───── Working data

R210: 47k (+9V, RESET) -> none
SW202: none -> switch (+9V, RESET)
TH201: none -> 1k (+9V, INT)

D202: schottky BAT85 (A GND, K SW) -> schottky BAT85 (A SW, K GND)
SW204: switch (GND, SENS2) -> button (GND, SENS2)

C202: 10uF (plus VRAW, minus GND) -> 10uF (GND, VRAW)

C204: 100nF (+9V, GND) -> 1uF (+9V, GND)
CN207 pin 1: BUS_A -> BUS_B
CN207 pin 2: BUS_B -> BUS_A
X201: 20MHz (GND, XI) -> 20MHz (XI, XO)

──────────
───── Working data

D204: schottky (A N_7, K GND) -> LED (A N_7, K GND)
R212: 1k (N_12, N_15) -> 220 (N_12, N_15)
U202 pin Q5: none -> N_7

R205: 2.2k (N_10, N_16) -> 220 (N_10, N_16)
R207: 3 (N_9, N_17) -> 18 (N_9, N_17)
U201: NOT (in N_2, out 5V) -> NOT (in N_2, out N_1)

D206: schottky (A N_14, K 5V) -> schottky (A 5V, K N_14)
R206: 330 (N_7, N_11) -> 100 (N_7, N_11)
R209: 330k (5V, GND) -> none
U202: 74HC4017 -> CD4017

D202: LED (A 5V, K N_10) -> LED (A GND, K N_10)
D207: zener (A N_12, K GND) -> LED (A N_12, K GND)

──────────
───── Working data

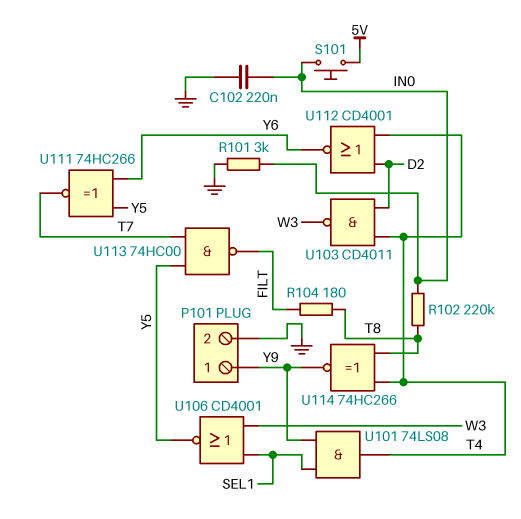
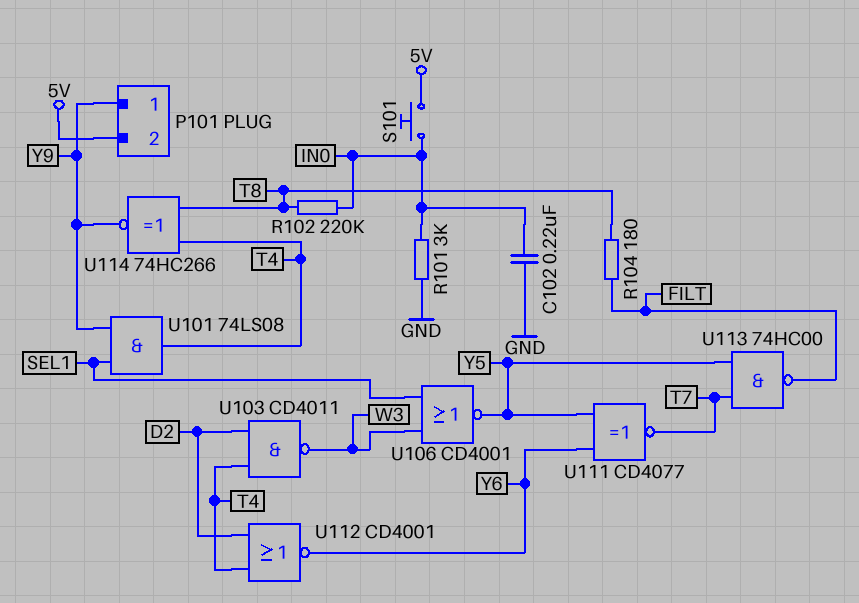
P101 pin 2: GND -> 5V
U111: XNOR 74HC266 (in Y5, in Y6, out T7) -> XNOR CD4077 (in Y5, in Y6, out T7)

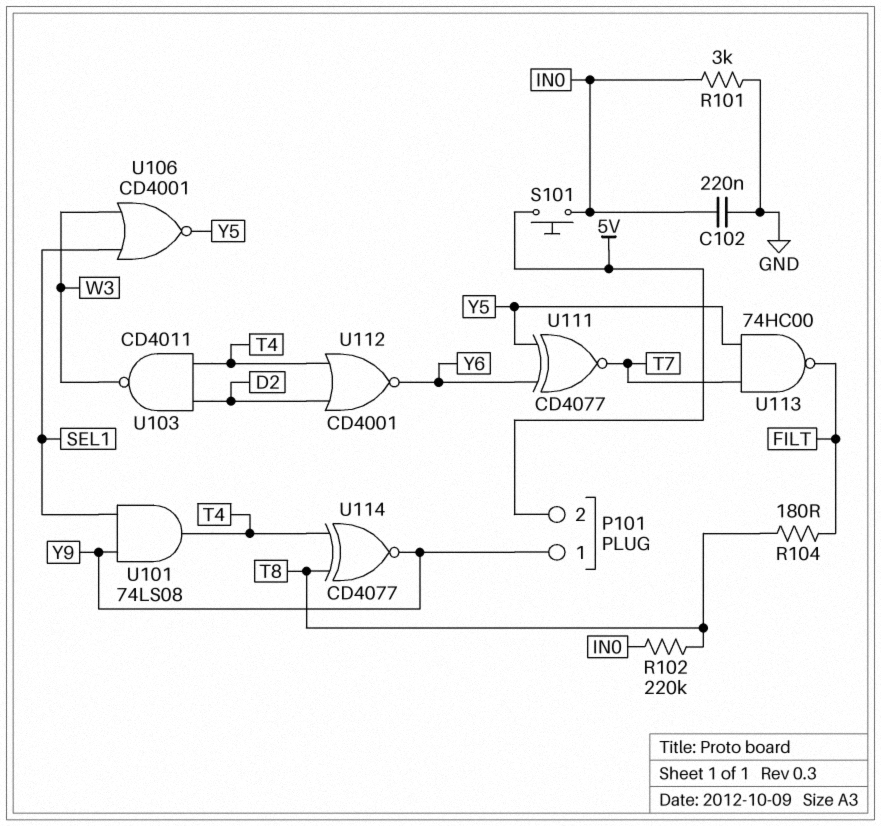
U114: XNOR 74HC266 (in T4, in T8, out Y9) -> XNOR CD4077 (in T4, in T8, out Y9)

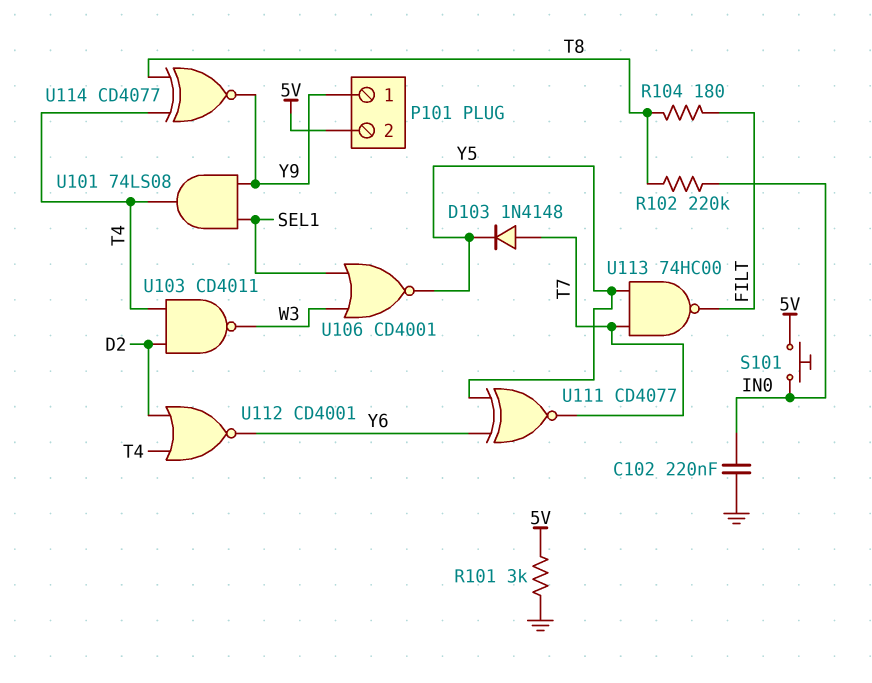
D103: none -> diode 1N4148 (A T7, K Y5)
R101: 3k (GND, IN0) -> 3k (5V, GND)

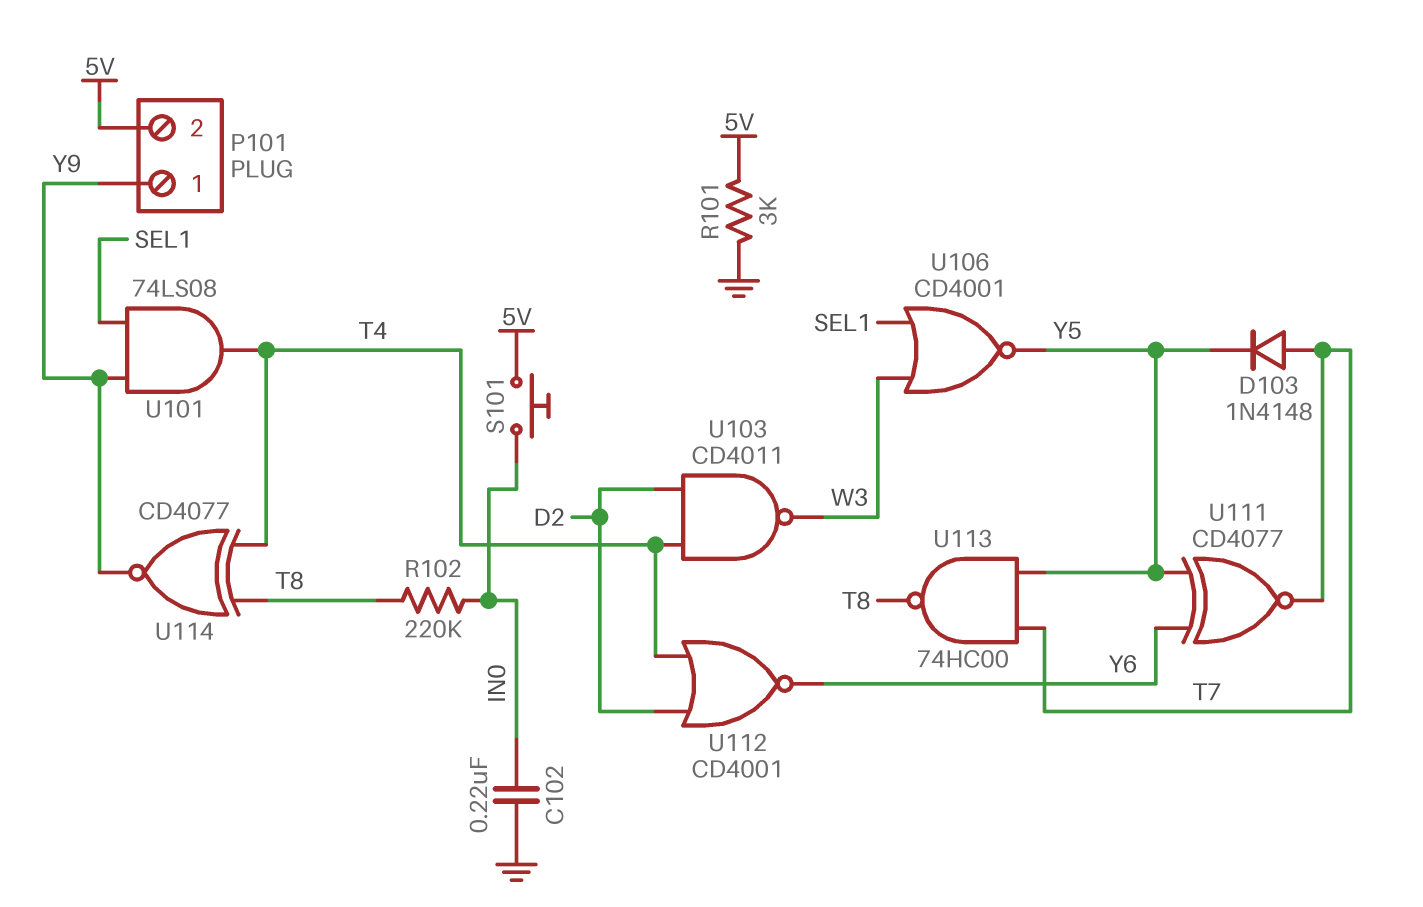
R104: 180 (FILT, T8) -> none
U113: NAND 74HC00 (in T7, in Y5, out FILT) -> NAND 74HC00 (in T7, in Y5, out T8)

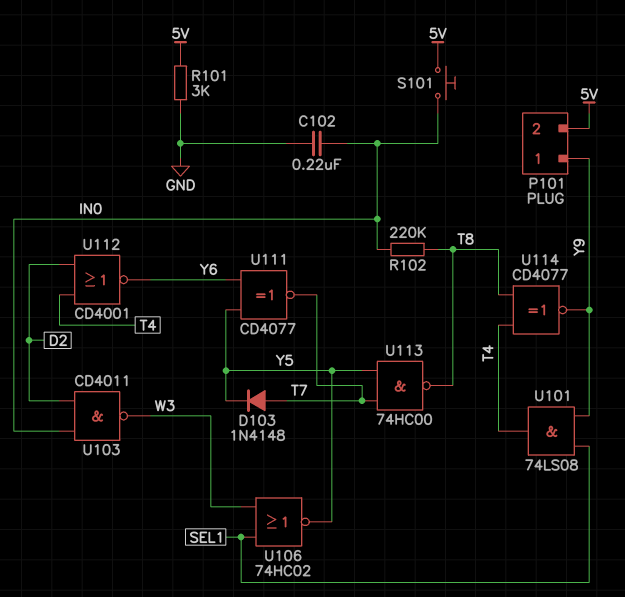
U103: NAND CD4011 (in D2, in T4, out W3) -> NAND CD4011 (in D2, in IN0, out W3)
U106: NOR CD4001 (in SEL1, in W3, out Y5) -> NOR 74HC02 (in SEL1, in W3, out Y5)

──────────

* **Problem requirements**
Set down, exactly as written above, each line from the one with "P101 pin 2: GND -> 5V" through the one with "U106: NOR CD4001", and skip the pictures.

* **Problem solution**
P101 pin 2: GND -> 5V
U111: XNOR 74HC266 (in Y5, in Y6, out T7) -> XNOR CD4077 (in Y5, in Y6, out T7)

U114: XNOR 74HC266 (in T4, in T8, out Y9) -> XNOR CD4077 (in T4, in T8, out Y9)

D103: none -> diode 1N4148 (A T7, K Y5)
R101: 3k (GND, IN0) -> 3k (5V, GND)

R104: 180 (FILT, T8) -> none
U113: NAND 74HC00 (in T7, in Y5, out FILT) -> NAND 74HC00 (in T7, in Y5, out T8)

U103: NAND CD4011 (in D2, in T4, out W3) -> NAND CD4011 (in D2, in IN0, out W3)
U106: NOR CD4001 (in SEL1, in W3, out Y5) -> NOR 74HC02 (in SEL1, in W3, out Y5)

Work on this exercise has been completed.